Problem statement:
In full and without change, transcribe the records below.

Collection entries:
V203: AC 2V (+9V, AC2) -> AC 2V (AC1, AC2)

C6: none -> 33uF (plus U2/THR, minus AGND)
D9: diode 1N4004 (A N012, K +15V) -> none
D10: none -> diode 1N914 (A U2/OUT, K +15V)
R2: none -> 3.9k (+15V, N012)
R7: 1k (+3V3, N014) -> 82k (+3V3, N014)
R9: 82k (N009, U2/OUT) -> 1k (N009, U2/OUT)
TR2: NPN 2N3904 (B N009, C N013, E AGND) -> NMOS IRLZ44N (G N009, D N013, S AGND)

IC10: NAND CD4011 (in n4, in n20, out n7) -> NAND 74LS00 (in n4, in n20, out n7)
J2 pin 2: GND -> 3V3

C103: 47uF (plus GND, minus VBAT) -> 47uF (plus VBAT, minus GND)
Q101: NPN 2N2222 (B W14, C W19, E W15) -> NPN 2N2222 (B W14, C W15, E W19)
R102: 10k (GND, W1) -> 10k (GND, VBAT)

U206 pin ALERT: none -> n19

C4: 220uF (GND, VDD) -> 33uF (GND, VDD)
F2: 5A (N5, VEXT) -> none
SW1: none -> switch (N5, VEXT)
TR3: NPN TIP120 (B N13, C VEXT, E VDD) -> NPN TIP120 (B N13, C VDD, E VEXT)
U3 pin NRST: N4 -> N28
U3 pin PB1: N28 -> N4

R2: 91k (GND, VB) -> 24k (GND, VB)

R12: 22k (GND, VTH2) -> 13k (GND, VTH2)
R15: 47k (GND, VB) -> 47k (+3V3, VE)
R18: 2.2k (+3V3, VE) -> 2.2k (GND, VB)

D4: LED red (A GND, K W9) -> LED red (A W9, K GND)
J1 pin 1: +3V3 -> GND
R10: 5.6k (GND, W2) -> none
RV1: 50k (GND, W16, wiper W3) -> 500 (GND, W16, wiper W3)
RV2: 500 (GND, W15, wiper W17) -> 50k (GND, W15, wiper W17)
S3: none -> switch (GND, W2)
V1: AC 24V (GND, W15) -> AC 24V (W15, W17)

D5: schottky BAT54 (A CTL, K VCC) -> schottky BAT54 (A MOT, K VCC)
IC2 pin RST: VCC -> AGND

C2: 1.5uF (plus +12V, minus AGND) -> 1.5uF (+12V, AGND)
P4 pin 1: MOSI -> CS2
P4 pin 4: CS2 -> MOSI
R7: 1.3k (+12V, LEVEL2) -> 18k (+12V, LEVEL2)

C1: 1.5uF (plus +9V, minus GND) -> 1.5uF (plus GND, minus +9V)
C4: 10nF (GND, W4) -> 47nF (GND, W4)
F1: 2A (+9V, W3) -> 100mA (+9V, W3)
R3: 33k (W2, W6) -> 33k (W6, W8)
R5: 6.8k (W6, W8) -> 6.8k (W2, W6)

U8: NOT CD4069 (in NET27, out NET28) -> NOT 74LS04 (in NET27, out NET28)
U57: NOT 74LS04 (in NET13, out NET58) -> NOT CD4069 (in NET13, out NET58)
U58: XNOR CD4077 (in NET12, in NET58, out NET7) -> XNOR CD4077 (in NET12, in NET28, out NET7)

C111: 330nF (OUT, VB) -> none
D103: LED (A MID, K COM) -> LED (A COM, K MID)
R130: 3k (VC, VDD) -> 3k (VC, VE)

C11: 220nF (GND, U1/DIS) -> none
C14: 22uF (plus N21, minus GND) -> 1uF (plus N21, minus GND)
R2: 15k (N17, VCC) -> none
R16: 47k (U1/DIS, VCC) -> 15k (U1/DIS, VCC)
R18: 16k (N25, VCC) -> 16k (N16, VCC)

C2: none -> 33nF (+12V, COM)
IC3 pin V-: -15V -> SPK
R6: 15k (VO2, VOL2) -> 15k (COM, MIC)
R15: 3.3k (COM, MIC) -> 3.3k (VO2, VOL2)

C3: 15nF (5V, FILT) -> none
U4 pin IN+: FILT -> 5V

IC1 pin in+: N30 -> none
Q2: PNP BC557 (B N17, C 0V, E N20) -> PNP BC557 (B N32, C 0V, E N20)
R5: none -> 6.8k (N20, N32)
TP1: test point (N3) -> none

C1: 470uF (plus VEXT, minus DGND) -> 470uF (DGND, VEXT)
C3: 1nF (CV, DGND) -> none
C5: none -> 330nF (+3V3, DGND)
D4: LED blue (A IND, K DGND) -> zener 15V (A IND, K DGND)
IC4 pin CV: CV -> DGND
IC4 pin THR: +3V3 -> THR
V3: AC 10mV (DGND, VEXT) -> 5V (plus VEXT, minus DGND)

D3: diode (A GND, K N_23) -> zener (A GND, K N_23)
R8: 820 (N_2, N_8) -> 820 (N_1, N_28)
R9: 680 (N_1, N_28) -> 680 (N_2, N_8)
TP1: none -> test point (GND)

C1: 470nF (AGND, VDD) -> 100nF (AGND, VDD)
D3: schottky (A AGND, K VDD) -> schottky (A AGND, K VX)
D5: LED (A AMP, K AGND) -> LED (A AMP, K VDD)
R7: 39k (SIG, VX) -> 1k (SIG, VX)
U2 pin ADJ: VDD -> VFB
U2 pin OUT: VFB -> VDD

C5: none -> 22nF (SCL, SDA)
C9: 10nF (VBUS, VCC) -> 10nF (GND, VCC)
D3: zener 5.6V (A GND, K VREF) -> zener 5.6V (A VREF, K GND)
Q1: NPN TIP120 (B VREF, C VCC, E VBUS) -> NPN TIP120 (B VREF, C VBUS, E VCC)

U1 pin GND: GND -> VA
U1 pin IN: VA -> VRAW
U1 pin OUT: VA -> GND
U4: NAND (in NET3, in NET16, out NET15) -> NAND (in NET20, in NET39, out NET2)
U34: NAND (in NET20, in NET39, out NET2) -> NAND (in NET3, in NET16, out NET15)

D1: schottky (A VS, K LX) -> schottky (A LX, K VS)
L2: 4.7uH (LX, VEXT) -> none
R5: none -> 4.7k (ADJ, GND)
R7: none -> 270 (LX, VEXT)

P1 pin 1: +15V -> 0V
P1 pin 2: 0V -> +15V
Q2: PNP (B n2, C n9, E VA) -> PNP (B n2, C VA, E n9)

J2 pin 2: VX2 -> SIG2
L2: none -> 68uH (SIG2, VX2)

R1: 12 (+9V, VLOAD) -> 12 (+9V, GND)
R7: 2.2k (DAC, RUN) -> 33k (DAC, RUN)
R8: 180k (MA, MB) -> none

Result of the exercise:
V203: AC 2V (+9V, AC2) -> AC 2V (AC1, AC2)

C6: none -> 33uF (plus U2/THR, minus AGND)
D9: diode 1N4004 (A N012, K +15V) -> none
D10: none -> diode 1N914 (A U2/OUT, K +15V)
R2: none -> 3.9k (+15V, N012)
R7: 1k (+3V3, N014) -> 82k (+3V3, N014)
R9: 82k (N009, U2/OUT) -> 1k (N009, U2/OUT)
TR2: NPN 2N3904 (B N009, C N013, E AGND) -> NMOS IRLZ44N (G N009, D N013, S AGND)

IC10: NAND CD4011 (in n4, in n20, out n7) -> NAND 74LS00 (in n4, in n20, out n7)
J2 pin 2: GND -> 3V3

C103: 47uF (plus GND, minus VBAT) -> 47uF (plus VBAT, minus GND)
Q101: NPN 2N2222 (B W14, C W19, E W15) -> NPN 2N2222 (B W14, C W15, E W19)
R102: 10k (GND, W1) -> 10k (GND, VBAT)

U206 pin ALERT: none -> n19

C4: 220uF (GND, VDD) -> 33uF (GND, VDD)
F2: 5A (N5, VEXT) -> none
SW1: none -> switch (N5, VEXT)
TR3: NPN TIP120 (B N13, C VEXT, E VDD) -> NPN TIP120 (B N13, C VDD, E VEXT)
U3 pin NRST: N4 -> N28
U3 pin PB1: N28 -> N4

R2: 91k (GND, VB) -> 24k (GND, VB)

R12: 22k (GND, VTH2) -> 13k (GND, VTH2)
R15: 47k (GND, VB) -> 47k (+3V3, VE)
R18: 2.2k (+3V3, VE) -> 2.2k (GND, VB)

D4: LED red (A GND, K W9) -> LED red (A W9, K GND)
J1 pin 1: +3V3 -> GND
R10: 5.6k (GND, W2) -> none
RV1: 50k (GND, W16, wiper W3) -> 500 (GND, W16, wiper W3)
RV2: 500 (GND, W15, wiper W17) -> 50k (GND, W15, wiper W17)
S3: none -> switch (GND, W2)
V1: AC 24V (GND, W15) -> AC 24V (W15, W17)

D5: schottky BAT54 (A CTL, K VCC) -> schottky BAT54 (A MOT, K VCC)
IC2 pin RST: VCC -> AGND

C2: 1.5uF (plus +12V, minus AGND) -> 1.5uF (+12V, AGND)
P4 pin 1: MOSI -> CS2
P4 pin 4: CS2 -> MOSI
R7: 1.3k (+12V, LEVEL2) -> 18k (+12V, LEVEL2)

C1: 1.5uF (plus +9V, minus GND) -> 1.5uF (plus GND, minus +9V)
C4: 10nF (GND, W4) -> 47nF (GND, W4)
F1: 2A (+9V, W3) -> 100mA (+9V, W3)
R3: 33k (W2, W6) -> 33k (W6, W8)
R5: 6.8k (W6, W8) -> 6.8k (W2, W6)

U8: NOT CD4069 (in NET27, out NET28) -> NOT 74LS04 (in NET27, out NET28)
U57: NOT 74LS04 (in NET13, out NET58) -> NOT CD4069 (in NET13, out NET58)
U58: XNOR CD4077 (in NET12, in NET58, out NET7) -> XNOR CD4077 (in NET12, in NET28, out NET7)

C111: 330nF (OUT, VB) -> none
D103: LED (A MID, K COM) -> LED (A COM, K MID)
R130: 3k (VC, VDD) -> 3k (VC, VE)

C11: 220nF (GND, U1/DIS) -> none
C14: 22uF (plus N21, minus GND) -> 1uF (plus N21, minus GND)
R2: 15k (N17, VCC) -> none
R16: 47k (U1/DIS, VCC) -> 15k (U1/DIS, VCC)
R18: 16k (N25, VCC) -> 16k (N16, VCC)

C2: none -> 33nF (+12V, COM)
IC3 pin V-: -15V -> SPK
R6: 15k (VO2, VOL2) -> 15k (COM, MIC)
R15: 3.3k (COM, MIC) -> 3.3k (VO2, VOL2)

C3: 15nF (5V, FILT) -> none
U4 pin IN+: FILT -> 5V

IC1 pin in+: N30 -> none
Q2: PNP BC557 (B N17, C 0V, E N20) -> PNP BC557 (B N32, C 0V, E N20)
R5: none -> 6.8k (N20, N32)
TP1: test point (N3) -> none

C1: 470uF (plus VEXT, minus DGND) -> 470uF (DGND, VEXT)
C3: 1nF (CV, DGND) -> none
C5: none -> 330nF (+3V3, DGND)
D4: LED blue (A IND, K DGND) -> zener 15V (A IND, K DGND)
IC4 pin CV: CV -> DGND
IC4 pin THR: +3V3 -> THR
V3: AC 10mV (DGND, VEXT) -> 5V (plus VEXT, minus DGND)

D3: diode (A GND, K N_23) -> zener (A GND, K N_23)
R8: 820 (N_2, N_8) -> 820 (N_1, N_28)
R9: 680 (N_1, N_28) -> 680 (N_2, N_8)
TP1: none -> test point (GND)

C1: 470nF (AGND, VDD) -> 100nF (AGND, VDD)
D3: schottky (A AGND, K VDD) -> schottky (A AGND, K VX)
D5: LED (A AMP, K AGND) -> LED (A AMP, K VDD)
R7: 39k (SIG, VX) -> 1k (SIG, VX)
U2 pin ADJ: VDD -> VFB
U2 pin OUT: VFB -> VDD

C5: none -> 22nF (SCL, SDA)
C9: 10nF (VBUS, VCC) -> 10nF (GND, VCC)
D3: zener 5.6V (A GND, K VREF) -> zener 5.6V (A VREF, K GND)
Q1: NPN TIP120 (B VREF, C VCC, E VBUS) -> NPN TIP120 (B VREF, C VBUS, E VCC)

U1 pin GND: GND -> VA
U1 pin IN: VA -> VRAW
U1 pin OUT: VA -> GND
U4: NAND (in NET3, in NET16, out NET15) -> NAND (in NET20, in NET39, out NET2)
U34: NAND (in NET20, in NET39, out NET2) -> NAND (in NET3, in NET16, out NET15)

D1: schottky (A VS, K LX) -> schottky (A LX, K VS)
L2: 4.7uH (LX, VEXT) -> none
R5: none -> 4.7k (ADJ, GND)
R7: none -> 270 (LX, VEXT)

P1 pin 1: +15V -> 0V
P1 pin 2: 0V -> +15V
Q2: PNP (B n2, C n9, E VA) -> PNP (B n2, C VA, E n9)

J2 pin 2: VX2 -> SIG2
L2: none -> 68uH (SIG2, VX2)

R1: 12 (+9V, VLOAD) -> 12 (+9V, GND)
R7: 2.2k (DAC, RUN) -> 33k (DAC, RUN)
R8: 180k (MA, MB) -> none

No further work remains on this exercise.